*** Block opens ***

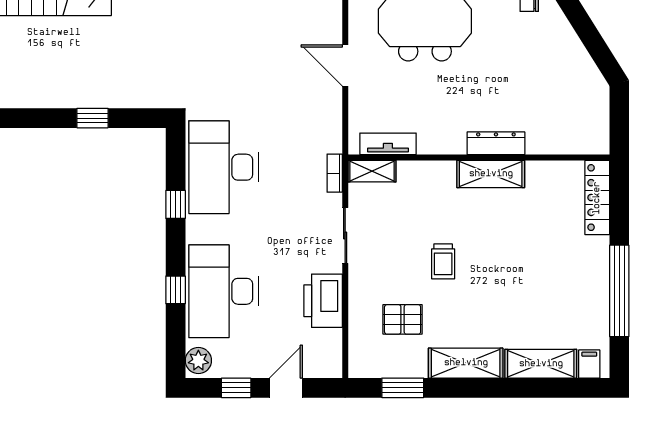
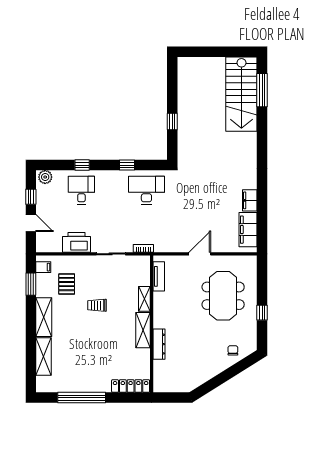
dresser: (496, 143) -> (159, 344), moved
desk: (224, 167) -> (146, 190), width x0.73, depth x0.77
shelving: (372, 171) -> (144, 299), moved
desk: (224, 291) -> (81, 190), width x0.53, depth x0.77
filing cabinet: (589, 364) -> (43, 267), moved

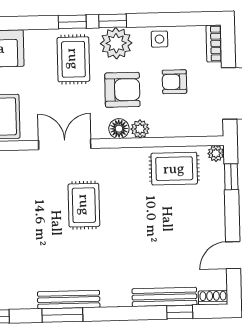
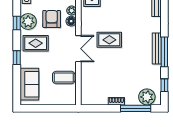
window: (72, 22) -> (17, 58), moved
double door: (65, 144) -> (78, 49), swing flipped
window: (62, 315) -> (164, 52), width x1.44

*** Block closes ***
*** Block opens ***

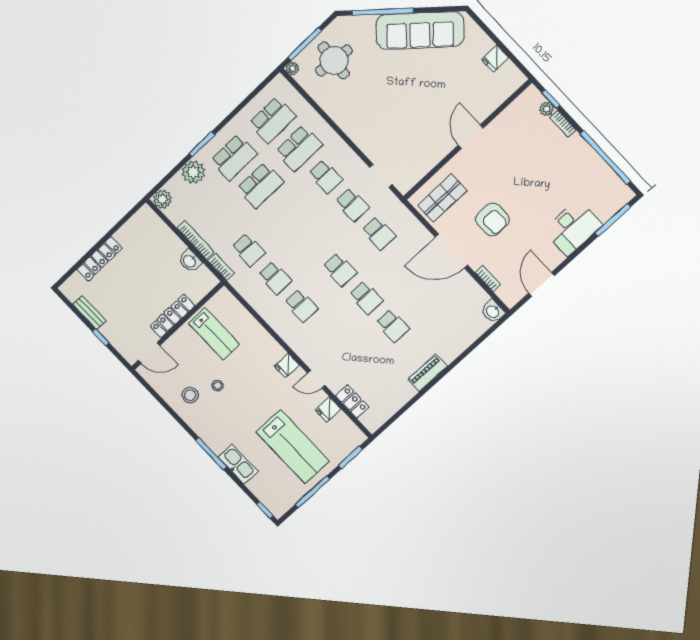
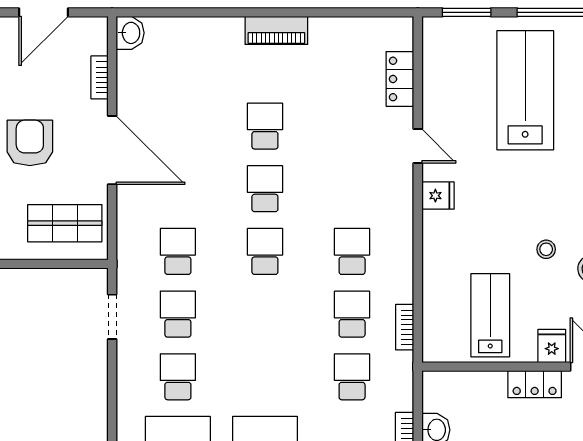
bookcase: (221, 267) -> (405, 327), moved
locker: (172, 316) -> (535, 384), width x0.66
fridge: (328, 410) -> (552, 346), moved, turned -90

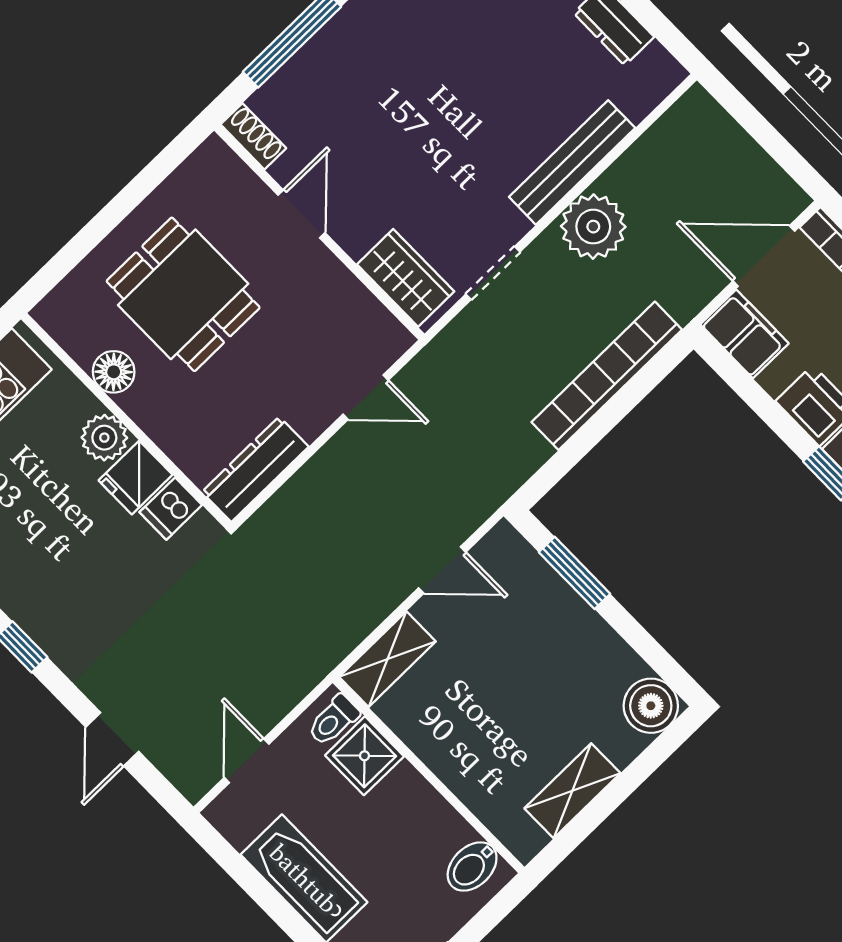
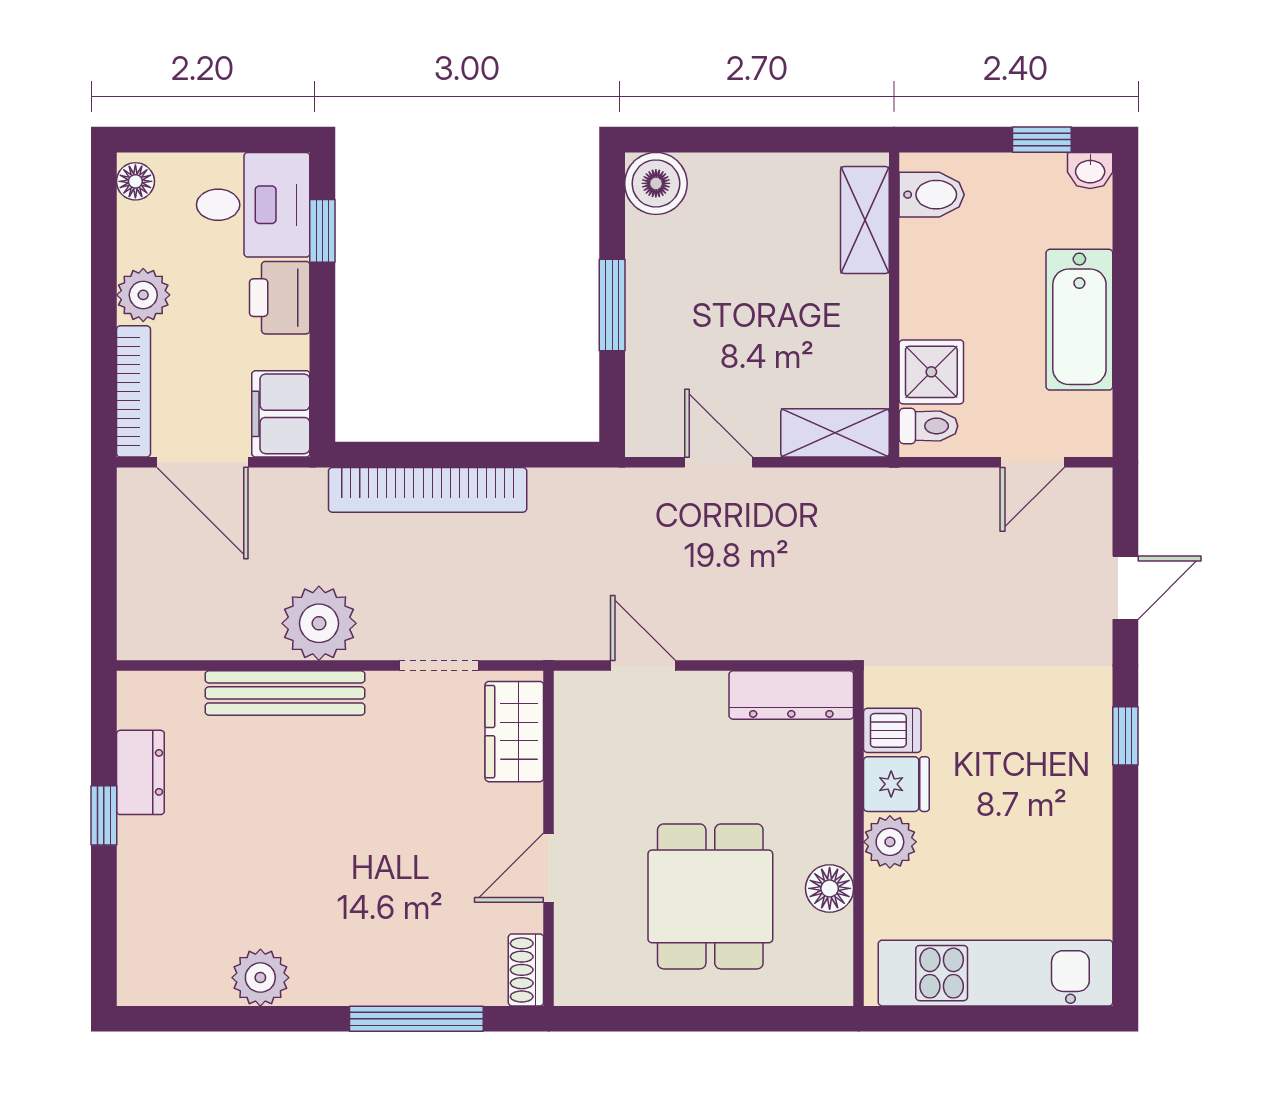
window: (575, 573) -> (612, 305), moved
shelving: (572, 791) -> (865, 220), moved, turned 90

*** Block closes ***

WHAT IS REQUIRED = Print exactly, with no pictures, the lines above from the one that holds "bookcase: (221, 267) -> (405, 327), moved" through the one that holds "shelving: (572, 791)", both of them included.

EXERCISE OUTPUT =
bookcase: (221, 267) -> (405, 327), moved
locker: (172, 316) -> (535, 384), width x0.66
fridge: (328, 410) -> (552, 346), moved, turned -90

window: (575, 573) -> (612, 305), moved
shelving: (572, 791) -> (865, 220), moved, turned 90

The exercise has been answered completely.